What to produce: All of the entries below are to be retyped exactly.

Spatial reasoning data
====
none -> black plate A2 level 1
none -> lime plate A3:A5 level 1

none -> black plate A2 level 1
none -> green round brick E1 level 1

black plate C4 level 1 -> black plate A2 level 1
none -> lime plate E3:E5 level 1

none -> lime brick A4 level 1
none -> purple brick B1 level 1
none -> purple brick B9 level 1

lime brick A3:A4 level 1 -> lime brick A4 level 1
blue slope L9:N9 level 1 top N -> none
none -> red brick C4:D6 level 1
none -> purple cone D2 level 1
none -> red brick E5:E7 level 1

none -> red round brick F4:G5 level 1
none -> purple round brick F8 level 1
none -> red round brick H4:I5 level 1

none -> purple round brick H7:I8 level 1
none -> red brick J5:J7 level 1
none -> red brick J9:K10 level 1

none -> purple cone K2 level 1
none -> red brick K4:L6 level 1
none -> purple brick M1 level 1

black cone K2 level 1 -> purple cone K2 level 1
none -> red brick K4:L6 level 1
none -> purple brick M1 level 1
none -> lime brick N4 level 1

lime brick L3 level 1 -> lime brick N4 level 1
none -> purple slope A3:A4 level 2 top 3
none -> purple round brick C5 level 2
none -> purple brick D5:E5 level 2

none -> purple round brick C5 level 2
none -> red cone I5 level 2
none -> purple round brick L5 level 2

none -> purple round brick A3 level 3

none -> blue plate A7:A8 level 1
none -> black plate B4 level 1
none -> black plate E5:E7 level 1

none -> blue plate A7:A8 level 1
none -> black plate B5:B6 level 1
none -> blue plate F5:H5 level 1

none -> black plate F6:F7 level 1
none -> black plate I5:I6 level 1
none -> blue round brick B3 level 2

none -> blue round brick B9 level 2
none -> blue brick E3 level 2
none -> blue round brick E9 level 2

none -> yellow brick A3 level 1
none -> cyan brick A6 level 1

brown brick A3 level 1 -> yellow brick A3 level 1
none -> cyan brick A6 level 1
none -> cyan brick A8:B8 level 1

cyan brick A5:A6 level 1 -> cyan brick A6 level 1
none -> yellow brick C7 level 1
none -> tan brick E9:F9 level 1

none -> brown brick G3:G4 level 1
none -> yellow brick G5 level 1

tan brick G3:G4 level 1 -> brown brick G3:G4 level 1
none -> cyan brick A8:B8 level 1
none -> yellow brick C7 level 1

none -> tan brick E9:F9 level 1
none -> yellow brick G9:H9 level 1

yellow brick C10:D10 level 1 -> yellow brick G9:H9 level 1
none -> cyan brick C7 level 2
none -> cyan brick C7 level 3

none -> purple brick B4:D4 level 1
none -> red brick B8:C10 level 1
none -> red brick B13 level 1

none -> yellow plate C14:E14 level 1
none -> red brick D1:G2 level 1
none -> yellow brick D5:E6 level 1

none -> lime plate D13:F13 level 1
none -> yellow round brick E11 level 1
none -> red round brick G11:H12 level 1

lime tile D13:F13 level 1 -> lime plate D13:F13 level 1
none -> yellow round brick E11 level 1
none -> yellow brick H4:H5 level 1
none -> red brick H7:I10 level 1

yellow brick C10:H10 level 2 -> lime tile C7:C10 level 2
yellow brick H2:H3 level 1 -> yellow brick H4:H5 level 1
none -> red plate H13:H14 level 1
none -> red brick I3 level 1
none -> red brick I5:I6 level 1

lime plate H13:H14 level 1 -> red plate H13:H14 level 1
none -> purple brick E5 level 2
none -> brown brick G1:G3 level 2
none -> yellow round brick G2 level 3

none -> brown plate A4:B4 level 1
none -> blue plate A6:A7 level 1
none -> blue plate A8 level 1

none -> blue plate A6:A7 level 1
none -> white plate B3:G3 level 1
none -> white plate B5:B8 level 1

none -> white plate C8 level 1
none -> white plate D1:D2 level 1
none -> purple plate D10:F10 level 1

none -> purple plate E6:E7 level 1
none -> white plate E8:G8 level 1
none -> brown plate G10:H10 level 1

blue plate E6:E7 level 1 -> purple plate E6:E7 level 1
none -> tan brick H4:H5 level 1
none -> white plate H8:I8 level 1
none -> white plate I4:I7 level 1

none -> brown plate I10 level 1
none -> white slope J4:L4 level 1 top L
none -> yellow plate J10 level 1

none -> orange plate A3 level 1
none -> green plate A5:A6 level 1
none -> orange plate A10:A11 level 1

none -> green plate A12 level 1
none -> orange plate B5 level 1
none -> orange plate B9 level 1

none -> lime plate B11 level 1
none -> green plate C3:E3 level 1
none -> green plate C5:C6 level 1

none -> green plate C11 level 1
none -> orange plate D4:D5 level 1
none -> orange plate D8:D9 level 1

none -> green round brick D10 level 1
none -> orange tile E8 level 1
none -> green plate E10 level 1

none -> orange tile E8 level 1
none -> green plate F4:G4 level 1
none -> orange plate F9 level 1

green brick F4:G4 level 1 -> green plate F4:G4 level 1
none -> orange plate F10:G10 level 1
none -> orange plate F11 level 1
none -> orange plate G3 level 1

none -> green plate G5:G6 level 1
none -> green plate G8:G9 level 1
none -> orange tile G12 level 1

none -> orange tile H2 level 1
====
Answer for the task:
none -> black plate A2 level 1
none -> lime plate A3:A5 level 1

none -> black plate A2 level 1
none -> green round brick E1 level 1

black plate C4 level 1 -> black plate A2 level 1
none -> lime plate E3:E5 level 1

none -> lime brick A4 level 1
none -> purple brick B1 level 1
none -> purple brick B9 level 1

lime brick A3:A4 level 1 -> lime brick A4 level 1
blue slope L9:N9 level 1 top N -> none
none -> red brick C4:D6 level 1
none -> purple cone D2 level 1
none -> red brick E5:E7 level 1

none -> red round brick F4:G5 level 1
none -> purple round brick F8 level 1
none -> red round brick H4:I5 level 1

none -> purple round brick H7:I8 level 1
none -> red brick J5:J7 level 1
none -> red brick J9:K10 level 1

none -> purple cone K2 level 1
none -> red brick K4:L6 level 1
none -> purple brick M1 level 1

black cone K2 level 1 -> purple cone K2 level 1
none -> red brick K4:L6 level 1
none -> purple brick M1 level 1
none -> lime brick N4 level 1

lime brick L3 level 1 -> lime brick N4 level 1
none -> purple slope A3:A4 level 2 top 3
none -> purple round brick C5 level 2
none -> purple brick D5:E5 level 2

none -> purple round brick C5 level 2
none -> red cone I5 level 2
none -> purple round brick L5 level 2

none -> purple round brick A3 level 3

none -> blue plate A7:A8 level 1
none -> black plate B4 level 1
none -> black plate E5:E7 level 1

none -> blue plate A7:A8 level 1
none -> black plate B5:B6 level 1
none -> blue plate F5:H5 level 1

none -> black plate F6:F7 level 1
none -> black plate I5:I6 level 1
none -> blue round brick B3 level 2

none -> blue round brick B9 level 2
none -> blue brick E3 level 2
none -> blue round brick E9 level 2

none -> yellow brick A3 level 1
none -> cyan brick A6 level 1

brown brick A3 level 1 -> yellow brick A3 level 1
none -> cyan brick A6 level 1
none -> cyan brick A8:B8 level 1

cyan brick A5:A6 level 1 -> cyan brick A6 level 1
none -> yellow brick C7 level 1
none -> tan brick E9:F9 level 1

none -> brown brick G3:G4 level 1
none -> yellow brick G5 level 1

tan brick G3:G4 level 1 -> brown brick G3:G4 level 1
none -> cyan brick A8:B8 level 1
none -> yellow brick C7 level 1

none -> tan brick E9:F9 level 1
none -> yellow brick G9:H9 level 1

yellow brick C10:D10 level 1 -> yellow brick G9:H9 level 1
none -> cyan brick C7 level 2
none -> cyan brick C7 level 3

none -> purple brick B4:D4 level 1
none -> red brick B8:C10 level 1
none -> red brick B13 level 1

none -> yellow plate C14:E14 level 1
none -> red brick D1:G2 level 1
none -> yellow brick D5:E6 level 1

none -> lime plate D13:F13 level 1
none -> yellow round brick E11 level 1
none -> red round brick G11:H12 level 1

lime tile D13:F13 level 1 -> lime plate D13:F13 level 1
none -> yellow round brick E11 level 1
none -> yellow brick H4:H5 level 1
none -> red brick H7:I10 level 1

yellow brick C10:H10 level 2 -> lime tile C7:C10 level 2
yellow brick H2:H3 level 1 -> yellow brick H4:H5 level 1
none -> red plate H13:H14 level 1
none -> red brick I3 level 1
none -> red brick I5:I6 level 1

lime plate H13:H14 level 1 -> red plate H13:H14 level 1
none -> purple brick E5 level 2
none -> brown brick G1:G3 level 2
none -> yellow round brick G2 level 3

none -> brown plate A4:B4 level 1
none -> blue plate A6:A7 level 1
none -> blue plate A8 level 1

none -> blue plate A6:A7 level 1
none -> white plate B3:G3 level 1
none -> white plate B5:B8 level 1

none -> white plate C8 level 1
none -> white plate D1:D2 level 1
none -> purple plate D10:F10 level 1

none -> purple plate E6:E7 level 1
none -> white plate E8:G8 level 1
none -> brown plate G10:H10 level 1

blue plate E6:E7 level 1 -> purple plate E6:E7 level 1
none -> tan brick H4:H5 level 1
none -> white plate H8:I8 level 1
none -> white plate I4:I7 level 1

none -> brown plate I10 level 1
none -> white slope J4:L4 level 1 top L
none -> yellow plate J10 level 1

none -> orange plate A3 level 1
none -> green plate A5:A6 level 1
none -> orange plate A10:A11 level 1

none -> green plate A12 level 1
none -> orange plate B5 level 1
none -> orange plate B9 level 1

none -> lime plate B11 level 1
none -> green plate C3:E3 level 1
none -> green plate C5:C6 level 1

none -> green plate C11 level 1
none -> orange plate D4:D5 level 1
none -> orange plate D8:D9 level 1

none -> green round brick D10 level 1
none -> orange tile E8 level 1
none -> green plate E10 level 1

none -> orange tile E8 level 1
none -> green plate F4:G4 level 1
none -> orange plate F9 level 1

green brick F4:G4 level 1 -> green plate F4:G4 level 1
none -> orange plate F10:G10 level 1
none -> orange plate F11 level 1
none -> orange plate G3 level 1

none -> green plate G5:G6 level 1
none -> green plate G8:G9 level 1
none -> orange tile G12 level 1

none -> orange tile H2 level 1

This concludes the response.